TASK INSTRUCTIONS ->
Output the number of lines in the entries below with the string "ECHO" in them, and nothing further.

━━━━━ RECORDS SHOWN ━━━━━

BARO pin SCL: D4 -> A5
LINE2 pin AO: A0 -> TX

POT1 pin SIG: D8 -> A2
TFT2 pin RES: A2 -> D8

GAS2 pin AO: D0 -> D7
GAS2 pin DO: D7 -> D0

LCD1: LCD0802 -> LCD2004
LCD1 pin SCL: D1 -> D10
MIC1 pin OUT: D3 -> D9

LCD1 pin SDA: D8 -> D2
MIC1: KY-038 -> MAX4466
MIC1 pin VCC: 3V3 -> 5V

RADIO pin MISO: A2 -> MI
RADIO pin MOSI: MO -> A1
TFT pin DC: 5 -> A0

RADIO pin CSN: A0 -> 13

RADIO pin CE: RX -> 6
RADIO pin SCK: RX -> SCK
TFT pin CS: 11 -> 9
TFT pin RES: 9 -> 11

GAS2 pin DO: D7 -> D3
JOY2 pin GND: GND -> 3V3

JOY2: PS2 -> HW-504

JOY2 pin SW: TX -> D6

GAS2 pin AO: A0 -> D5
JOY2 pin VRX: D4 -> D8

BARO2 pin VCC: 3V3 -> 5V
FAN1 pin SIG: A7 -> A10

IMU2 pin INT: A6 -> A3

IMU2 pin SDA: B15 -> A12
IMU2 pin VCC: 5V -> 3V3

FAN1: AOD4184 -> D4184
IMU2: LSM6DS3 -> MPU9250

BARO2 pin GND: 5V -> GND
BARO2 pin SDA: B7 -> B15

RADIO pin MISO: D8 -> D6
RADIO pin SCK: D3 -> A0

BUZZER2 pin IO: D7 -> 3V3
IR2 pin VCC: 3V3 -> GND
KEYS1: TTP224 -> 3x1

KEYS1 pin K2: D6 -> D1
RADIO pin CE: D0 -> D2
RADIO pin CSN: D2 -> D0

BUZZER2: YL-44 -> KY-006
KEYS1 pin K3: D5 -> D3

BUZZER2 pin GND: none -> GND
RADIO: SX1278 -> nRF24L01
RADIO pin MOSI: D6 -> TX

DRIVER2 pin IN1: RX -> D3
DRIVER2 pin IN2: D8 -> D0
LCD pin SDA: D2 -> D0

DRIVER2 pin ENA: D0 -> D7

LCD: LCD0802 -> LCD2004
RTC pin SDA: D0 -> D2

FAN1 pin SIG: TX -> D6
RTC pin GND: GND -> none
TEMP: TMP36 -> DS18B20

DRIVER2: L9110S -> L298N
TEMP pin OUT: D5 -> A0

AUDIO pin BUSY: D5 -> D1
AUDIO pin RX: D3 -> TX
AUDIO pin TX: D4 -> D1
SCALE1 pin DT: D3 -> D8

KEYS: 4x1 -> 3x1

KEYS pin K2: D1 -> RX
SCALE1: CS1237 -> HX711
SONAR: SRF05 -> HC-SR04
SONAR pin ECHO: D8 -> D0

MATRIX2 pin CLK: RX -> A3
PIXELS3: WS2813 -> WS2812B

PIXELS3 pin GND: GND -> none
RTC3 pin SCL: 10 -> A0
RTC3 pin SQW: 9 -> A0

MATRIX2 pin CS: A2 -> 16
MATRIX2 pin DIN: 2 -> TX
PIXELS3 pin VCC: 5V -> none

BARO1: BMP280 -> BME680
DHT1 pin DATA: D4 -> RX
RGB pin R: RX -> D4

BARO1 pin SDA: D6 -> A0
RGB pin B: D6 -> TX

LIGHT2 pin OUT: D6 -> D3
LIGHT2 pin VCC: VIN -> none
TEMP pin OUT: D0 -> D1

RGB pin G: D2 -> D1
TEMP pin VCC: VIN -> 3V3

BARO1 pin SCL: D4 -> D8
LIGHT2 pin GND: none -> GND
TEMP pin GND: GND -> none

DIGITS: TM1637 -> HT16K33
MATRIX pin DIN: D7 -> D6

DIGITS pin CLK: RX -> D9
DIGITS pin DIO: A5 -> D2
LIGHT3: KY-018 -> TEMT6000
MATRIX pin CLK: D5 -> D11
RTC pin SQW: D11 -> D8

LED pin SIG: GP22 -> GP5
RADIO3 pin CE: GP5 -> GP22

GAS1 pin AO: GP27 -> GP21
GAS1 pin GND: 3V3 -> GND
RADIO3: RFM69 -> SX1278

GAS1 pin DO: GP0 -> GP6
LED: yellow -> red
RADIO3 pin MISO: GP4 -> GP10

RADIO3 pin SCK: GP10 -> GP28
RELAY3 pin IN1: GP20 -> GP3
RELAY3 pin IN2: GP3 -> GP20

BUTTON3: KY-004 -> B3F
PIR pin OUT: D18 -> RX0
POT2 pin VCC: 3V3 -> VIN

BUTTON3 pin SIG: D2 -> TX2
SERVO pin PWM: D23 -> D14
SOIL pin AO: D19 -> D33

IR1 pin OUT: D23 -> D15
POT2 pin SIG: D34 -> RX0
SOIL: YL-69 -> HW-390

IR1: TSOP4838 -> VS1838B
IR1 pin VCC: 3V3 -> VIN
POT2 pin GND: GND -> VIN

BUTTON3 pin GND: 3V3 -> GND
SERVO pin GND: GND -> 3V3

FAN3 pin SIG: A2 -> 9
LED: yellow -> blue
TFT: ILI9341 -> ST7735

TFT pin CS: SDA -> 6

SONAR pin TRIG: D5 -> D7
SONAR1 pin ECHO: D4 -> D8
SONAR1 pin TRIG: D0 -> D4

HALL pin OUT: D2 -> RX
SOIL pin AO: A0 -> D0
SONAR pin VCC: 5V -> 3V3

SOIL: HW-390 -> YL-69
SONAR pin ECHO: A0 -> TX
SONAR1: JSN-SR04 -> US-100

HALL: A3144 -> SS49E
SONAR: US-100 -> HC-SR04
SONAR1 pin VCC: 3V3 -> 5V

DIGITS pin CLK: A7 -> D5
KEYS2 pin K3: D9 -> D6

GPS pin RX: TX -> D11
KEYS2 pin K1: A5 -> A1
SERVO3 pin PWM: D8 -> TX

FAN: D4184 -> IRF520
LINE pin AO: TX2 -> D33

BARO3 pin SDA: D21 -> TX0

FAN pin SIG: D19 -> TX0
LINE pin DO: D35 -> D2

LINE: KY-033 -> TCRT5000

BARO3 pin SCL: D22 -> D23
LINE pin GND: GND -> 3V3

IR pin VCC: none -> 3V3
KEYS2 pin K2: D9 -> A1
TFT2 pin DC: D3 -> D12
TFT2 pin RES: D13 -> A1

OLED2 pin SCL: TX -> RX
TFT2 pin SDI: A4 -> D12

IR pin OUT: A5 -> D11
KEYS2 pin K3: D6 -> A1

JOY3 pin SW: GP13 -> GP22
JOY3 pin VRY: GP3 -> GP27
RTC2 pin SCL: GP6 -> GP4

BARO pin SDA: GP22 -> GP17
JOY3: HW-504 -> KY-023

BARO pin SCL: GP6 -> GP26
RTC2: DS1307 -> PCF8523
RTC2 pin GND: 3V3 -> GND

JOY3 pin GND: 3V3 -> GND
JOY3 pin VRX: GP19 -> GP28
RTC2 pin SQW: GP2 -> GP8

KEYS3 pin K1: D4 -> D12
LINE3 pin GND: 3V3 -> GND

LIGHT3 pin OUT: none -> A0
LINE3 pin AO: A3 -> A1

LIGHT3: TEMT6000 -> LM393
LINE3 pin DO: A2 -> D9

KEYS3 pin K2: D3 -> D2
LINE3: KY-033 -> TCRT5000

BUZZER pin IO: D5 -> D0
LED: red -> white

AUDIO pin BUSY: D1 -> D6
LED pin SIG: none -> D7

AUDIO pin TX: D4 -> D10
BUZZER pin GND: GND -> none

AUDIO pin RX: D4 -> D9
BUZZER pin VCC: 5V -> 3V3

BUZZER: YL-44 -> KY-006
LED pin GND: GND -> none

━━━━━

SOLUTION TO THIS TASK ->
3